> [Task goal] Print the lines that run from the line with "IC103 pin VIN: VIN -> VA" to the line with "R6: 5.6k (GND, U1/PA6) -> none", keeping both end lines, exactly as they appear in the entries below, and nothing else.

> [Source material]

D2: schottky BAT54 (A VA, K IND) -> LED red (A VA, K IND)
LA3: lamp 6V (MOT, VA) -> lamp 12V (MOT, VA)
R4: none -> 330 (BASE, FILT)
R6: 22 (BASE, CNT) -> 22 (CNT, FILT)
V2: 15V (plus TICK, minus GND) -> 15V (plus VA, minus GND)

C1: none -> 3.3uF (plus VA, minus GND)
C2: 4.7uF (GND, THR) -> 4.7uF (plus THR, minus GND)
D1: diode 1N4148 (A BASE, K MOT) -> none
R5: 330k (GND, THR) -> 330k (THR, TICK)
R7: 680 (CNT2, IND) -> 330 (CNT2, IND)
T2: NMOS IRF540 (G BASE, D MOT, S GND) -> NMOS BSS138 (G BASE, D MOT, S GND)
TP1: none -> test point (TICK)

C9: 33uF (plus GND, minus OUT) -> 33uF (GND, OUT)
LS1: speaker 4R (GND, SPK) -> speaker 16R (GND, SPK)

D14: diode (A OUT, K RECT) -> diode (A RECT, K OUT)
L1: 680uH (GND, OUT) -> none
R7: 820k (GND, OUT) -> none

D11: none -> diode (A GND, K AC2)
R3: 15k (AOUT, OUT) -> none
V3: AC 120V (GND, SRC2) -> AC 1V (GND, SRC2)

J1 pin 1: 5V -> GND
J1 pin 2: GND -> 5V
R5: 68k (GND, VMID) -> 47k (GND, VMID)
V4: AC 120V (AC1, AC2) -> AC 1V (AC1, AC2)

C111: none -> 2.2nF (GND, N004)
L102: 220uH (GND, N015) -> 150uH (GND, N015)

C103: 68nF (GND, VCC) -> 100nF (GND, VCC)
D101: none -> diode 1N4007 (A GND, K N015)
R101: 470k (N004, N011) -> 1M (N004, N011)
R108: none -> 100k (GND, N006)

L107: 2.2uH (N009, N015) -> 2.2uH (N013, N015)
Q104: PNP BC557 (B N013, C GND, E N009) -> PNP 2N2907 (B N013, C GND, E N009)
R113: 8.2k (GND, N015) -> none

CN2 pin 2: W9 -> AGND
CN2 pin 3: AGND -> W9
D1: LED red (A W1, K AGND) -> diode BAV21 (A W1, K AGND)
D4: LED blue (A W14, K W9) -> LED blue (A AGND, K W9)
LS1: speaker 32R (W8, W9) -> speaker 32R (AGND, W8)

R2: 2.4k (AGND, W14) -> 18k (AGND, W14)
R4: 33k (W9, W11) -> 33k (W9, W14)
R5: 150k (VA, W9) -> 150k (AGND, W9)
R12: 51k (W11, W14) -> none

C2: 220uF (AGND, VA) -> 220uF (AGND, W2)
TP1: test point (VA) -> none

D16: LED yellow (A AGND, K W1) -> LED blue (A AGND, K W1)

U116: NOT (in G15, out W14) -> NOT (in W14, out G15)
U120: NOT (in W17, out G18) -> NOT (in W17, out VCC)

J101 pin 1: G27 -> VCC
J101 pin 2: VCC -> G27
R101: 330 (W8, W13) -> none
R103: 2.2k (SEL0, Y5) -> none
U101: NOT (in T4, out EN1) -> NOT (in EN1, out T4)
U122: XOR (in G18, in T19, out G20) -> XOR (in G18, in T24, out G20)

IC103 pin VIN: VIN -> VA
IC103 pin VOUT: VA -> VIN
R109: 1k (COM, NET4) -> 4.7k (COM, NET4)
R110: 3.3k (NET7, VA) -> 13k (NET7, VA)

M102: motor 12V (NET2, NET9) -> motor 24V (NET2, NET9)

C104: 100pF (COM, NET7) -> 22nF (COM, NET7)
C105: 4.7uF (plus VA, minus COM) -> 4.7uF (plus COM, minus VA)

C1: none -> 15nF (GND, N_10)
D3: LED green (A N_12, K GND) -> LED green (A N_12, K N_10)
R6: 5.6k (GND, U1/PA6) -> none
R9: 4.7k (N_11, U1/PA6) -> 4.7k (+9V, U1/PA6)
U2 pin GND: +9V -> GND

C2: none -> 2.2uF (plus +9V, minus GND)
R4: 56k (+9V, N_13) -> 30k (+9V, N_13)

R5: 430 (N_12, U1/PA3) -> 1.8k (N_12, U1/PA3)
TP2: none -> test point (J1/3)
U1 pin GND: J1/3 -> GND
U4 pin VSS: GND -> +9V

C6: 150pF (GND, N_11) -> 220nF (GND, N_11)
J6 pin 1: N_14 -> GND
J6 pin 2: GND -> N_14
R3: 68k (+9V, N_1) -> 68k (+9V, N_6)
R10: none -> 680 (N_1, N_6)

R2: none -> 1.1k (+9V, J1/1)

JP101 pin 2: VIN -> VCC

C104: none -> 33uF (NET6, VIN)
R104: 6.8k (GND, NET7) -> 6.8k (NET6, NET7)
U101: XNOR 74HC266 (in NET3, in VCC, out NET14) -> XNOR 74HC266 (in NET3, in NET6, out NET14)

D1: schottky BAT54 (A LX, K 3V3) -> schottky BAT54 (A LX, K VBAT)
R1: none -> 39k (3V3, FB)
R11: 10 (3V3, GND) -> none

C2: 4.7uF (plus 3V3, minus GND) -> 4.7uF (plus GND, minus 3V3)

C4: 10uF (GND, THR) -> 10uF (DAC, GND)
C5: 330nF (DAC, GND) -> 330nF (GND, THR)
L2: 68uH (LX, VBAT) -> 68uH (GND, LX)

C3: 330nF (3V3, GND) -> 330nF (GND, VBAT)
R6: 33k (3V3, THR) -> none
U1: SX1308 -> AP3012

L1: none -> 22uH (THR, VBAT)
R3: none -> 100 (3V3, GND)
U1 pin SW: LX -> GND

> [Answer to the problem]
IC103 pin VIN: VIN -> VA
IC103 pin VOUT: VA -> VIN
R109: 1k (COM, NET4) -> 4.7k (COM, NET4)
R110: 3.3k (NET7, VA) -> 13k (NET7, VA)

M102: motor 12V (NET2, NET9) -> motor 24V (NET2, NET9)

C104: 100pF (COM, NET7) -> 22nF (COM, NET7)
C105: 4.7uF (plus VA, minus COM) -> 4.7uF (plus COM, minus VA)

C1: none -> 15nF (GND, N_10)
D3: LED green (A N_12, K GND) -> LED green (A N_12, K N_10)
R6: 5.6k (GND, U1/PA6) -> none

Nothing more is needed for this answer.